● **Required action**:
Your task is to output the listing exactly, leaving every image out.

● **Recorded data**:
*** Block opens ***

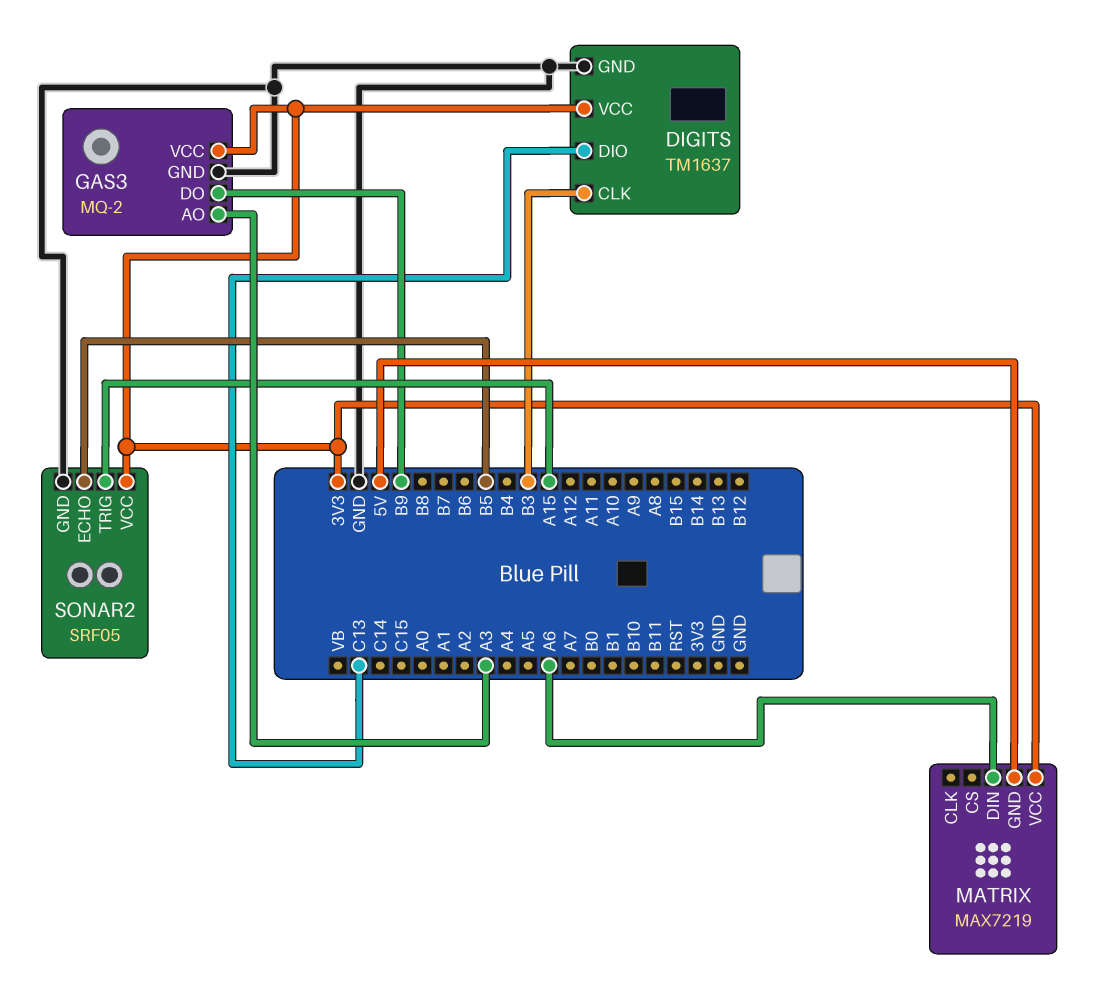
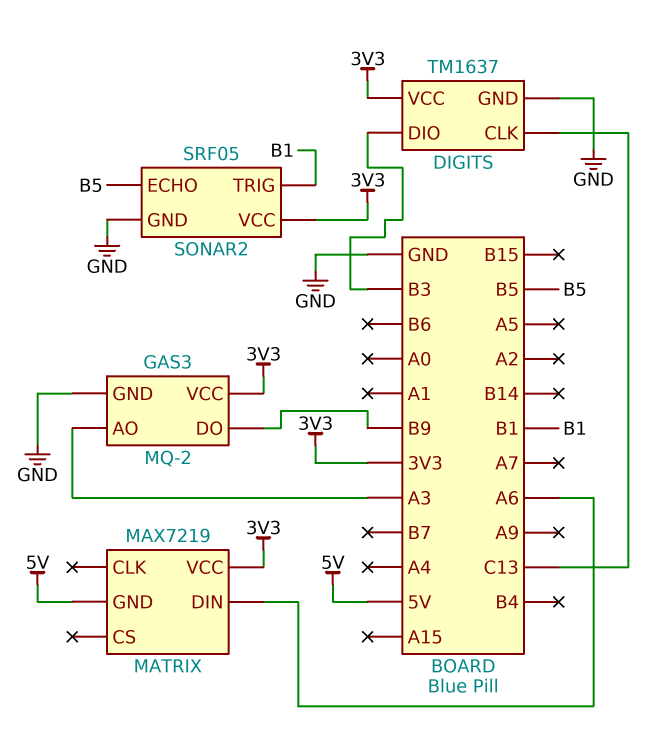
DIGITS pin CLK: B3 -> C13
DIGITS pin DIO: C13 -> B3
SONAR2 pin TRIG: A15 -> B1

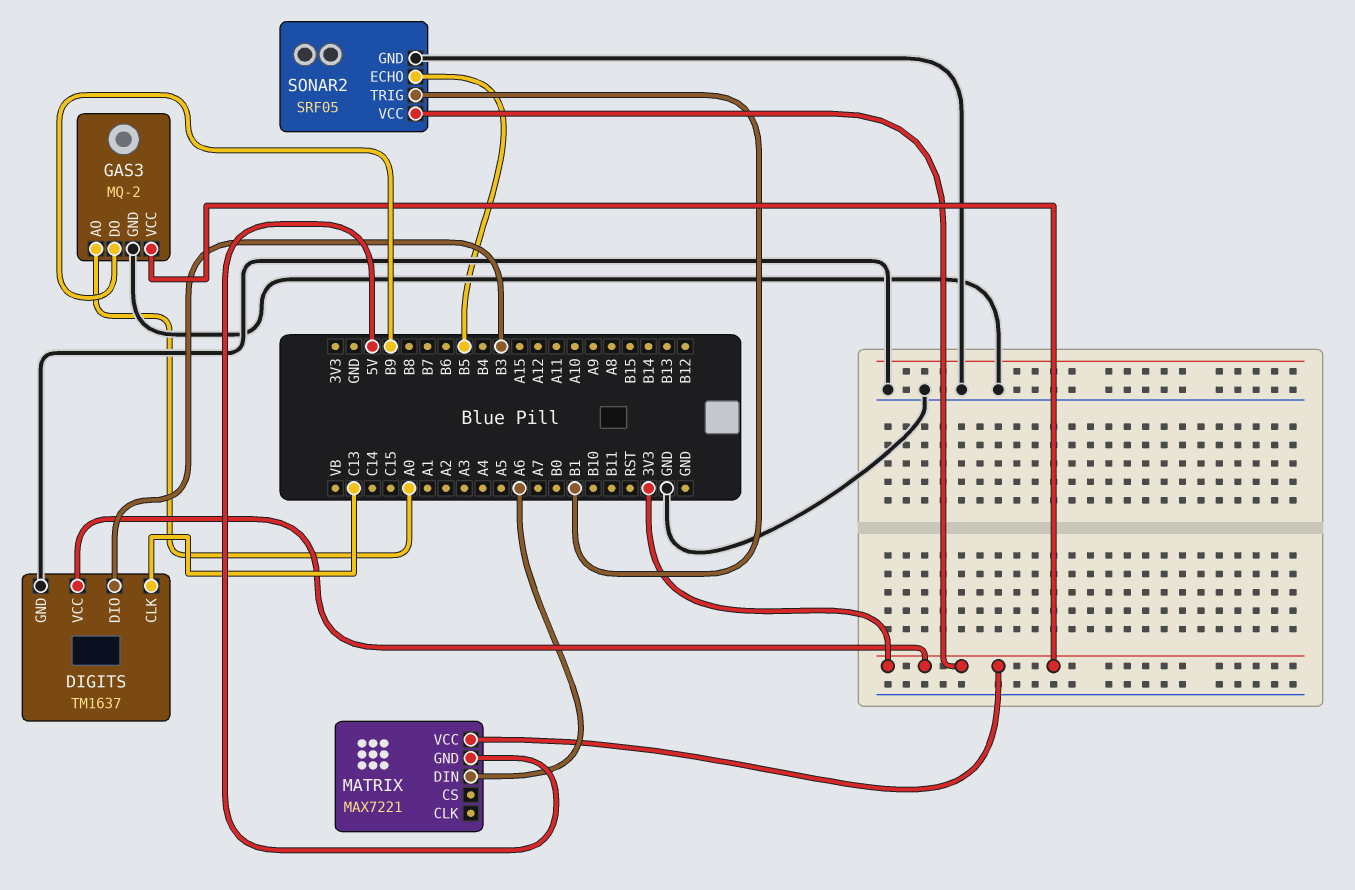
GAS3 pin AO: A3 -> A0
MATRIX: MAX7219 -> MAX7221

*** Block closes ***

● **Problem solution**:
DIGITS pin CLK: B3 -> C13
DIGITS pin DIO: C13 -> B3
SONAR2 pin TRIG: A15 -> B1

GAS3 pin AO: A3 -> A0
MATRIX: MAX7219 -> MAX7221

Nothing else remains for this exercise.